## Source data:
------------------------

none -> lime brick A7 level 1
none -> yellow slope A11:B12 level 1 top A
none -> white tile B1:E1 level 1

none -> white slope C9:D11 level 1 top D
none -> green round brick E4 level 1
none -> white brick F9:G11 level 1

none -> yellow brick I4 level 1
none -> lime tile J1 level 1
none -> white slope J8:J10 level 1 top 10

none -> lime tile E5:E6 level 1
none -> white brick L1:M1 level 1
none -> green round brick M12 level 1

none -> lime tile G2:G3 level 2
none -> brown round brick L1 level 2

------------------------

## What is expected:
Among the entries above, count every line containing the string "tile". Your reply must be that number alone.

## Response below:
4